TASK STATEMENT
After locating the line that contains "green notebook: 9 -> 10" in the data below, set down exactly that line and each one after it through the line that contains "white strawberry: 4 -> 5", and nothing more.
(THE DATA begins)
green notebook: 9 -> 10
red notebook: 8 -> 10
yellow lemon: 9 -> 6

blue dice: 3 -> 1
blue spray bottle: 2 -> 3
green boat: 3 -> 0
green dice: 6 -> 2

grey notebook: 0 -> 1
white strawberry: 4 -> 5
(THE DATA ends)
(THE DATA begins)
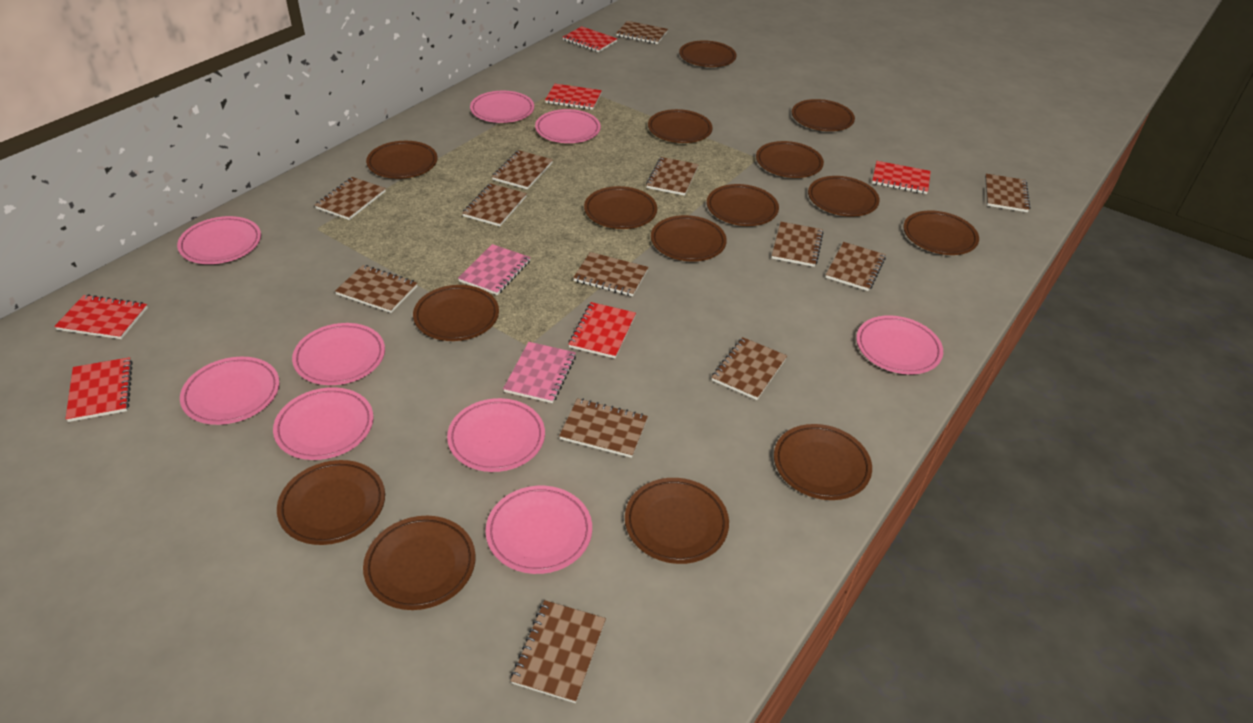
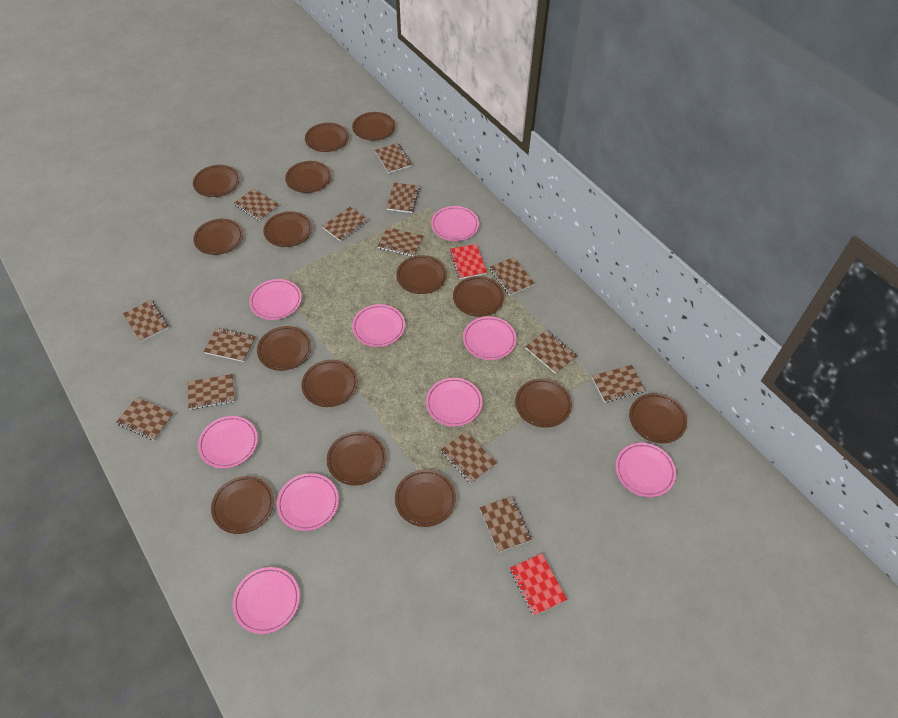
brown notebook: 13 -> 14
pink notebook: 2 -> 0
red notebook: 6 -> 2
(THE DATA ends)
(THE DATA begins)
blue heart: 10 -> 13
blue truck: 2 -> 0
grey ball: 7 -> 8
(THE DATA ends)
THE COMPLETED TASK
green notebook: 9 -> 10
red notebook: 8 -> 10
yellow lemon: 9 -> 6

blue dice: 3 -> 1
blue spray bottle: 2 -> 3
green boat: 3 -> 0
green dice: 6 -> 2

grey notebook: 0 -> 1
white strawberry: 4 -> 5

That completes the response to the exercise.